— START OF Information shown —
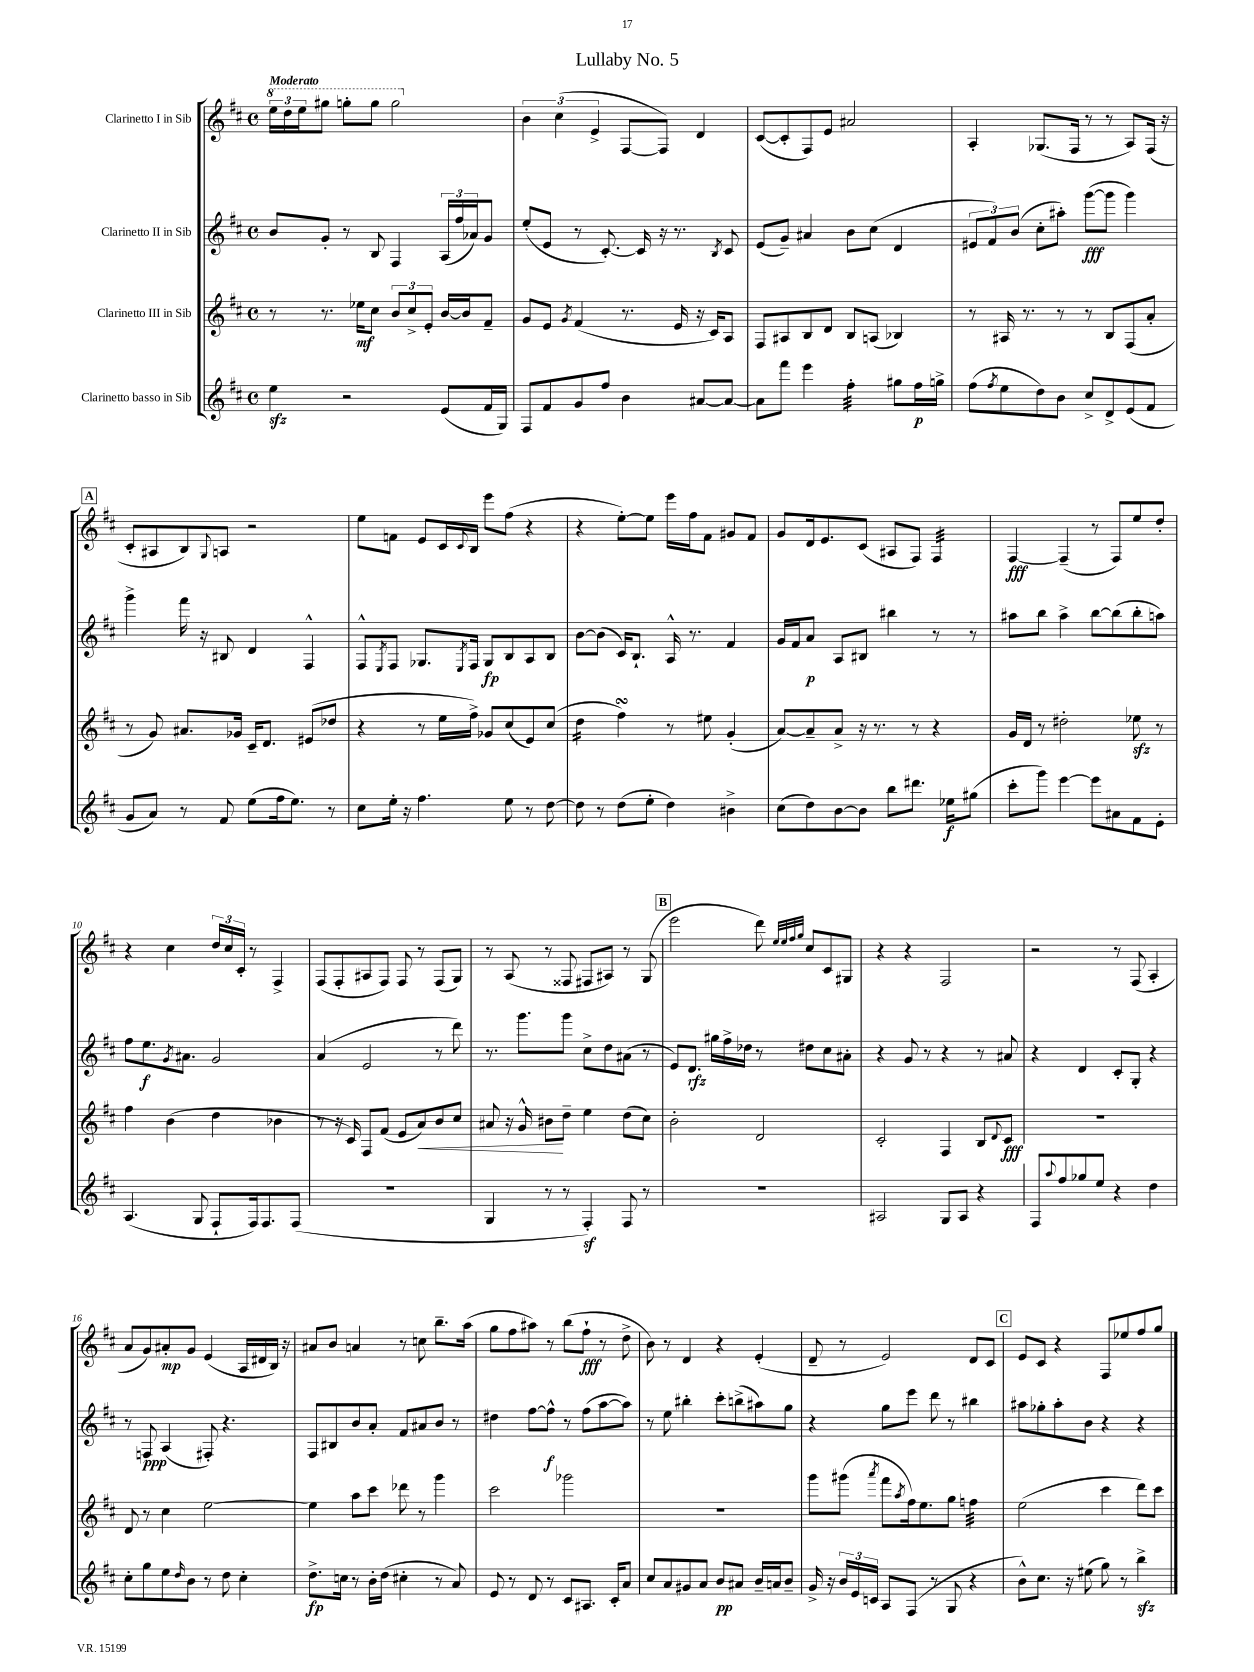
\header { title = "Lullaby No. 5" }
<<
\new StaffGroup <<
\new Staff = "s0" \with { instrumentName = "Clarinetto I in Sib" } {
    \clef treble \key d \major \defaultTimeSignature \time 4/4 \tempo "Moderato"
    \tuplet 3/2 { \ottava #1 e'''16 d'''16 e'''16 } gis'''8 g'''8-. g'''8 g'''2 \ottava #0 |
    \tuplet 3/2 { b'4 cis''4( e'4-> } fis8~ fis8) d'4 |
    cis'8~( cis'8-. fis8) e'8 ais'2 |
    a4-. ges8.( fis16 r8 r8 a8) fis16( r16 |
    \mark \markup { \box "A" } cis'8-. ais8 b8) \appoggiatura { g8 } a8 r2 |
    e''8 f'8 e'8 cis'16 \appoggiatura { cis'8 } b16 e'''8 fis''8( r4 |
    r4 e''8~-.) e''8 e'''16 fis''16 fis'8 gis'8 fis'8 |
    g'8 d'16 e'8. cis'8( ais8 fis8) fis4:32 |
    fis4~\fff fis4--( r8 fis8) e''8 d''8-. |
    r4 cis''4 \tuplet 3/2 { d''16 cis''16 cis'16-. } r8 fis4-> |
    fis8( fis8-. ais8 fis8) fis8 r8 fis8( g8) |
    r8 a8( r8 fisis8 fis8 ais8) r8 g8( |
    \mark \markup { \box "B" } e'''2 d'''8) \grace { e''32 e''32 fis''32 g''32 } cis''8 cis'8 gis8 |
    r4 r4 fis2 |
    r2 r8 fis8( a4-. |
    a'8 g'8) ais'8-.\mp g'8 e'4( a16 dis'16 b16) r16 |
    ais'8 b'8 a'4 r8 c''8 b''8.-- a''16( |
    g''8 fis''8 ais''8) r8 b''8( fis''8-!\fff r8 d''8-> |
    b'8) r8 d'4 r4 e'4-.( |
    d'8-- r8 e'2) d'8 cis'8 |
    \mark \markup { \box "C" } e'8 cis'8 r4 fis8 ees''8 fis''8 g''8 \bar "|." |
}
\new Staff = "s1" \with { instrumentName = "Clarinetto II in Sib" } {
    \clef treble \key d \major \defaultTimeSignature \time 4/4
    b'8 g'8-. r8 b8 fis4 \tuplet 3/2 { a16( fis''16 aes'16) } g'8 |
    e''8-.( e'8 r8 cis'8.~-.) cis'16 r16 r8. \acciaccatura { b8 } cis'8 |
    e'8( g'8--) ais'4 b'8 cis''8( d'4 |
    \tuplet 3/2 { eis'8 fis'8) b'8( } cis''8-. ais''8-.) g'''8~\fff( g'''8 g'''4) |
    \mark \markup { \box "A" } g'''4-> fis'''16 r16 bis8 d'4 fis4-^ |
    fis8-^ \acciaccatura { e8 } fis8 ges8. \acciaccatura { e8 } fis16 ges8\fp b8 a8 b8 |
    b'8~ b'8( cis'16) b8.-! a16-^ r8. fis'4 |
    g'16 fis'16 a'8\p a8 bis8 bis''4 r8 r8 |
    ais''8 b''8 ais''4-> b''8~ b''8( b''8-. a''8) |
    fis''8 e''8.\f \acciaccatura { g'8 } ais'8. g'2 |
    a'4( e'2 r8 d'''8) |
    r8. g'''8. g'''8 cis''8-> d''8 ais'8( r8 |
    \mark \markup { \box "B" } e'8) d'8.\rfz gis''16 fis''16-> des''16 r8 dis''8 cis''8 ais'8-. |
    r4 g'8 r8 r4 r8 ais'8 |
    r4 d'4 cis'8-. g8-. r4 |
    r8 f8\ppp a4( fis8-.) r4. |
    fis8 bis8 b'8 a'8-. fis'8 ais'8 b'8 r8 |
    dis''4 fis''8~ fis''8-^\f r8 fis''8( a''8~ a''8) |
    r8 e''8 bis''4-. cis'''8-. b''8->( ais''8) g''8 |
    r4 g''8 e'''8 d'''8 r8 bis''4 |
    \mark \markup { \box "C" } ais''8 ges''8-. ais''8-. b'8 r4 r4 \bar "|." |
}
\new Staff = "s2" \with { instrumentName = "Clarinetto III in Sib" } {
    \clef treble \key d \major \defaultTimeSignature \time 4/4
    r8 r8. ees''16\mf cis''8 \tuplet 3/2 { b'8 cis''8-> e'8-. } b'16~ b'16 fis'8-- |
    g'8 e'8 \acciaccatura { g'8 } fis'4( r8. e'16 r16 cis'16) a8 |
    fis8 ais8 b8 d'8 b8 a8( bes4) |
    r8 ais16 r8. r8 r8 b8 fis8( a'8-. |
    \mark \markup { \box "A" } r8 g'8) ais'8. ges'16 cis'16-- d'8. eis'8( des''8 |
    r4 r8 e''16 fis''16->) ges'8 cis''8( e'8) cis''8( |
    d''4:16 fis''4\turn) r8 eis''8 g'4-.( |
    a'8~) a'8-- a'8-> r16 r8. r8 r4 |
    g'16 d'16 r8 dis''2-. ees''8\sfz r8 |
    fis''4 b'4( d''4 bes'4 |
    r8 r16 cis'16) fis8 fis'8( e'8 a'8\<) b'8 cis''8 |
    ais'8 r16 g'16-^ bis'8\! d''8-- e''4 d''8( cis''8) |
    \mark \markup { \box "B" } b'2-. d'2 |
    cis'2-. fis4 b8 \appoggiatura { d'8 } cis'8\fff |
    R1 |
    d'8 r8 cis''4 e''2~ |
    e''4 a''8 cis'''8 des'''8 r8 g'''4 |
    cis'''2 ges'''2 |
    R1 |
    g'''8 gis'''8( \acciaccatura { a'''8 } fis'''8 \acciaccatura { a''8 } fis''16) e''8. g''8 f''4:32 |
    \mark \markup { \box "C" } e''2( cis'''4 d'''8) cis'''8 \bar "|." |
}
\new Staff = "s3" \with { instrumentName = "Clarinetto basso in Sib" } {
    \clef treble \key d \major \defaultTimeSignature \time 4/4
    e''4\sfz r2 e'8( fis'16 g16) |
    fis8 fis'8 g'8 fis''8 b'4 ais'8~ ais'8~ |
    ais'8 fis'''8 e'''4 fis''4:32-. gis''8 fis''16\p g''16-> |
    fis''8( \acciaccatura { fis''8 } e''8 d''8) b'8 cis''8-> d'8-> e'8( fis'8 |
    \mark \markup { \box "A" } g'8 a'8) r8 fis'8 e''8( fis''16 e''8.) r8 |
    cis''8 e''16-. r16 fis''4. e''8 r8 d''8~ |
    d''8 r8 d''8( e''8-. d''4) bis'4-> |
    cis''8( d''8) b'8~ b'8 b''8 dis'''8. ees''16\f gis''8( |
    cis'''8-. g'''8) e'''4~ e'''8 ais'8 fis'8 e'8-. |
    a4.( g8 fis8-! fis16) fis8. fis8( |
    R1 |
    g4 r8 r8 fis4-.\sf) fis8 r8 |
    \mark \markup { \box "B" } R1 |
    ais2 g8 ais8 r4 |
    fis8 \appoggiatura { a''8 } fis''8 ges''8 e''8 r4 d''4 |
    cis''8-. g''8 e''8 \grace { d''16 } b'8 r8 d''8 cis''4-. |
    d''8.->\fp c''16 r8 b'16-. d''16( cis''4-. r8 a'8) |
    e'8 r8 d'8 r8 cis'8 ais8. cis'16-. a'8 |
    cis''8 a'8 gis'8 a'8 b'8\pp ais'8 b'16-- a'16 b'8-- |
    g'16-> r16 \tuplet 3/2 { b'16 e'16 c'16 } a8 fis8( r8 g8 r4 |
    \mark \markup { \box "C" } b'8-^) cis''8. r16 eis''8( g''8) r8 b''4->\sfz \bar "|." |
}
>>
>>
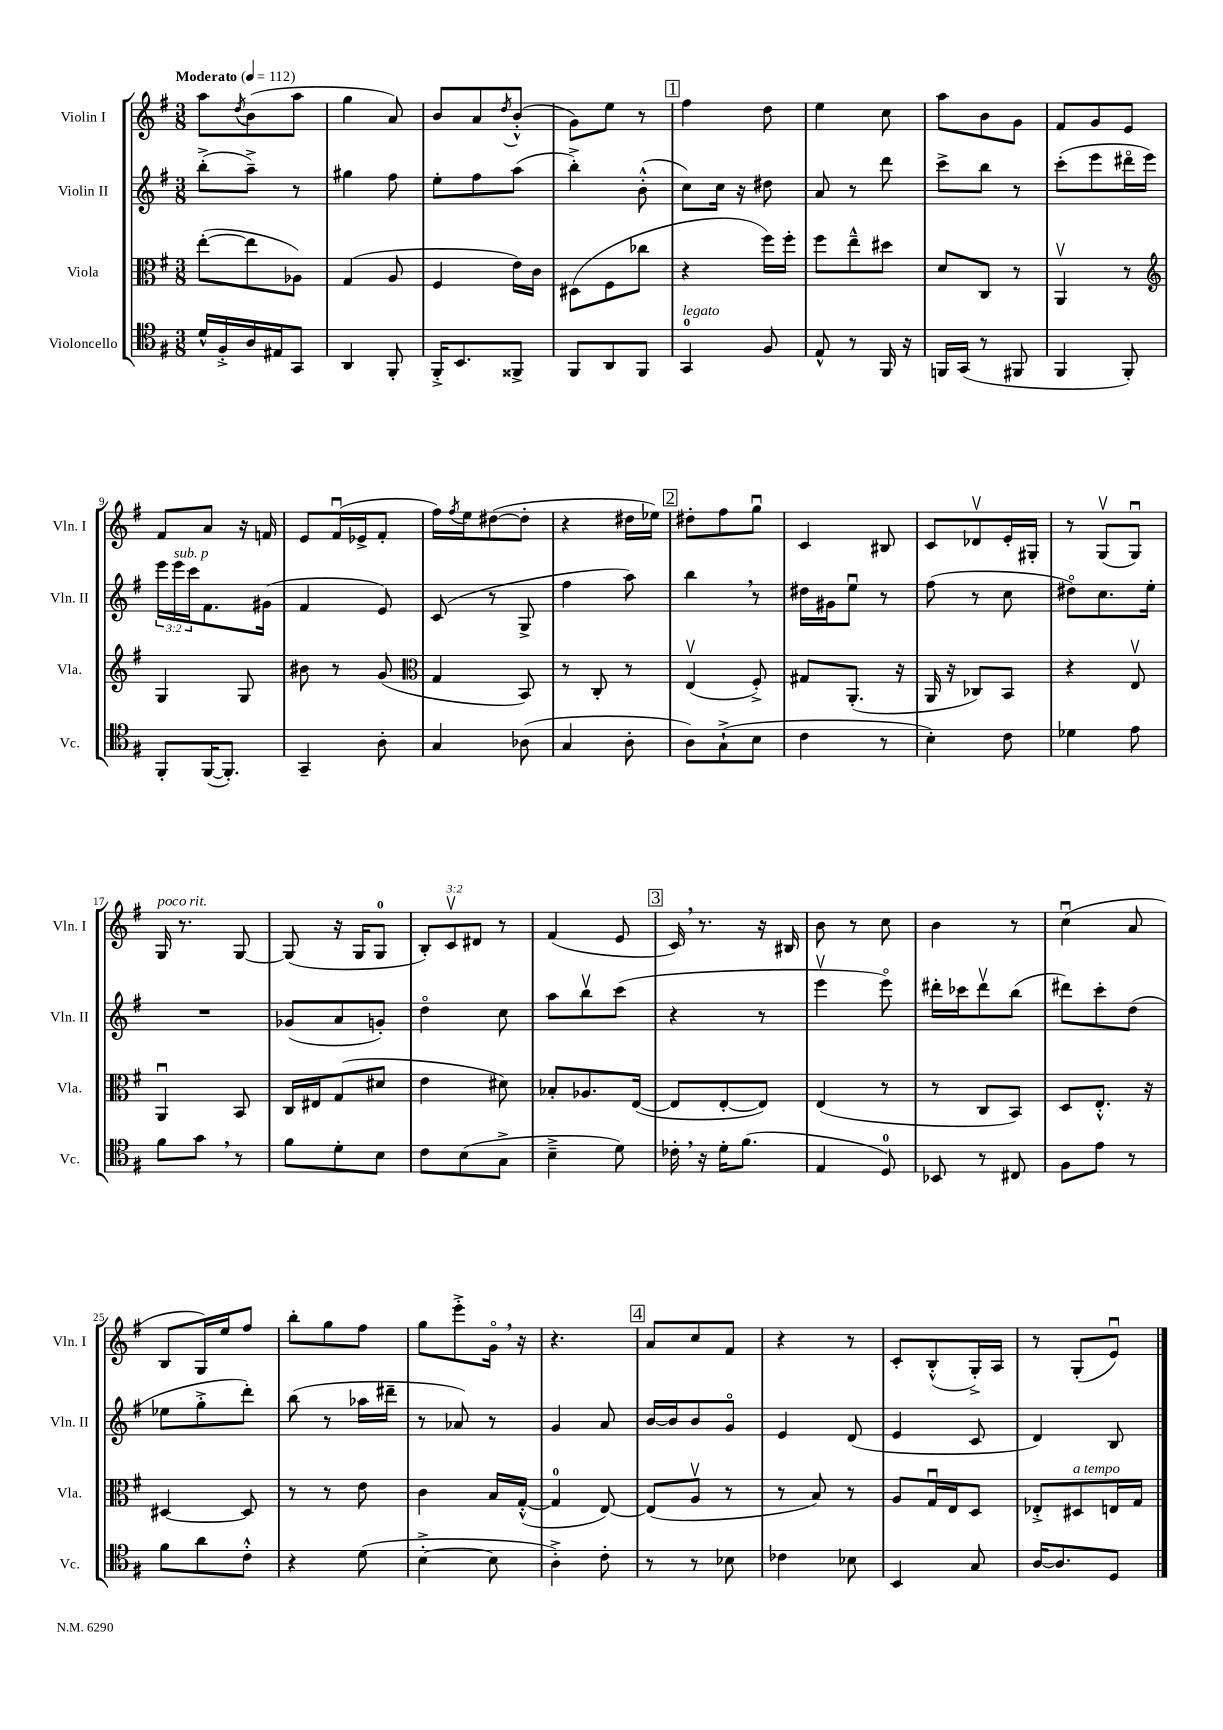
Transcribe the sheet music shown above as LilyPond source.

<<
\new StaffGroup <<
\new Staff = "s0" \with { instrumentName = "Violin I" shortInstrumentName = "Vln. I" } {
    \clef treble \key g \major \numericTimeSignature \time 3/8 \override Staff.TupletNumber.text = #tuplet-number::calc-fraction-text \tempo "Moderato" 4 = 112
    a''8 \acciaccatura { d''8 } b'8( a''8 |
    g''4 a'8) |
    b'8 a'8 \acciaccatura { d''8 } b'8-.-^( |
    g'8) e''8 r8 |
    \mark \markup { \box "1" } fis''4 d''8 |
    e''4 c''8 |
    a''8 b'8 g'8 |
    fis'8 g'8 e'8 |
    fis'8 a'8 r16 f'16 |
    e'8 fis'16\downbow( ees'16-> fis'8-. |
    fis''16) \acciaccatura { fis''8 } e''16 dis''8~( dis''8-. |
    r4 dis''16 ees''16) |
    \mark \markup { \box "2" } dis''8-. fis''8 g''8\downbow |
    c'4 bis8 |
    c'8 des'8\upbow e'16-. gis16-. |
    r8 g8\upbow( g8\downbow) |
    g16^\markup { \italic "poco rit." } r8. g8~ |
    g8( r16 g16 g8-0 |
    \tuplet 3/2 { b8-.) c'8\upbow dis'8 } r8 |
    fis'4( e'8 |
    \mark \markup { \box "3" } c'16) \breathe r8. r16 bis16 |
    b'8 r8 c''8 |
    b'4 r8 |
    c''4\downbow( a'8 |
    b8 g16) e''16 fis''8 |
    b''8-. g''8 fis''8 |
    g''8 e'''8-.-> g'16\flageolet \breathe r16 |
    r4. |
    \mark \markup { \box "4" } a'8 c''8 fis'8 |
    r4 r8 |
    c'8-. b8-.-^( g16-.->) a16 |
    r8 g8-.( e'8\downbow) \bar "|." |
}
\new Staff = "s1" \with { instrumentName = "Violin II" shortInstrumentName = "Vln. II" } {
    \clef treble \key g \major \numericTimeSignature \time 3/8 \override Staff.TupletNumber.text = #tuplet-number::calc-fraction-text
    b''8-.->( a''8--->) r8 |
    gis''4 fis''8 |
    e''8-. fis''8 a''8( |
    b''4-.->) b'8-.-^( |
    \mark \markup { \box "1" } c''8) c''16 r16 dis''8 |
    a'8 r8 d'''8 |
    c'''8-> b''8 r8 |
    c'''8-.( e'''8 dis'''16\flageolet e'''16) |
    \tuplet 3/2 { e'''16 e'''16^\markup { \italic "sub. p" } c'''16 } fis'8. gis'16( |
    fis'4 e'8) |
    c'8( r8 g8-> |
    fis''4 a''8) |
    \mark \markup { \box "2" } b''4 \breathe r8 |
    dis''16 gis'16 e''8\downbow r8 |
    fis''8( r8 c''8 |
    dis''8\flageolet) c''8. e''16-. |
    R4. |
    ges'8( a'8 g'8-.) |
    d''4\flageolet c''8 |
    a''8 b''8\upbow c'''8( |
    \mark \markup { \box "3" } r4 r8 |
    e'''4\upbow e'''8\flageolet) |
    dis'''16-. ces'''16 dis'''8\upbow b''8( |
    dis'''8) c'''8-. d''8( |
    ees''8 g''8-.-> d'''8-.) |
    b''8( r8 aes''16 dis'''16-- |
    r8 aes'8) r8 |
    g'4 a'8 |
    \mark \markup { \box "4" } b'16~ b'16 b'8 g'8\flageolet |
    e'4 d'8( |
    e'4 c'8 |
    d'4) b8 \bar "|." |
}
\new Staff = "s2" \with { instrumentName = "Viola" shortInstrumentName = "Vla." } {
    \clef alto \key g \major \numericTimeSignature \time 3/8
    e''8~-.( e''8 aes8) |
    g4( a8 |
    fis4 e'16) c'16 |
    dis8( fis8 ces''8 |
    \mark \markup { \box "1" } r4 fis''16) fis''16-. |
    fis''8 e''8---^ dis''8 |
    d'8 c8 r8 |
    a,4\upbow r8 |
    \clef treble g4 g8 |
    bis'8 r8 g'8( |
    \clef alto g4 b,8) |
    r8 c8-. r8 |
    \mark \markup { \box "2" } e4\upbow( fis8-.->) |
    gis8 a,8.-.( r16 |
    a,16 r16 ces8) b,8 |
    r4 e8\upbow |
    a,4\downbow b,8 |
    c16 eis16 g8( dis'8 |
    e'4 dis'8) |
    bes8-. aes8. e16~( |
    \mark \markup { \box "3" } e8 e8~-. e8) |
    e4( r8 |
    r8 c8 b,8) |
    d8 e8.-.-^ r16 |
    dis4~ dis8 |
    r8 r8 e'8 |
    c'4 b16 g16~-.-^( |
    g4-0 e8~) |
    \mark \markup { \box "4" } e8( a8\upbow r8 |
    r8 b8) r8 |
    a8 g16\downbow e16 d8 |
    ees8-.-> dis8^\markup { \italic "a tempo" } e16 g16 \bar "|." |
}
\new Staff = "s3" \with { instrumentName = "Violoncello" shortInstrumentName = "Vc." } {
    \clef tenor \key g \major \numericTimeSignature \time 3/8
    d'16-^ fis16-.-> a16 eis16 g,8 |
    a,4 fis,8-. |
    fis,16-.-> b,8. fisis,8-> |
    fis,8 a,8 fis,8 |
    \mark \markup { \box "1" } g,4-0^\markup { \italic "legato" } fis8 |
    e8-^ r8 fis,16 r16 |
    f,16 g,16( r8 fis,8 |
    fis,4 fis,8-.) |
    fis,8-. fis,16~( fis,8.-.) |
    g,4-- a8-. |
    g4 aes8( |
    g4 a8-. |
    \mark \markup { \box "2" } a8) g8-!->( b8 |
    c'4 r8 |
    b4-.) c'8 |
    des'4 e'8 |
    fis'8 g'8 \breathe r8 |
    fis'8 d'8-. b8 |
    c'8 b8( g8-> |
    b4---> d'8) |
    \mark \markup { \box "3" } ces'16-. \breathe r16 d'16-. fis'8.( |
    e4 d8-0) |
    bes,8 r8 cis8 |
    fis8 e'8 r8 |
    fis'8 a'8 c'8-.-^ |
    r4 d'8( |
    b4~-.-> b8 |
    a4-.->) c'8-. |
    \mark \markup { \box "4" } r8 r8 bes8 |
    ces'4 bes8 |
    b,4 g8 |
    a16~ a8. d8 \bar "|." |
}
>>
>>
— END OF Information shown —
### Written problem
Identify every line of the records that contains the string "breathe", and copy each one. Case counts.

### Answer to the exercise
    \mark \markup { \box "3" } c'16) \breathe r8. r16 bis16 |
    g''8 e'''8-.-> g'16\flageolet \breathe r16 |
    \mark \markup { \box "2" } b''4 \breathe r8 |
    fis'8 g'8 \breathe r8 |
    \mark \markup { \box "3" } ces'16-. \breathe r16 d'16-. fis'8.( |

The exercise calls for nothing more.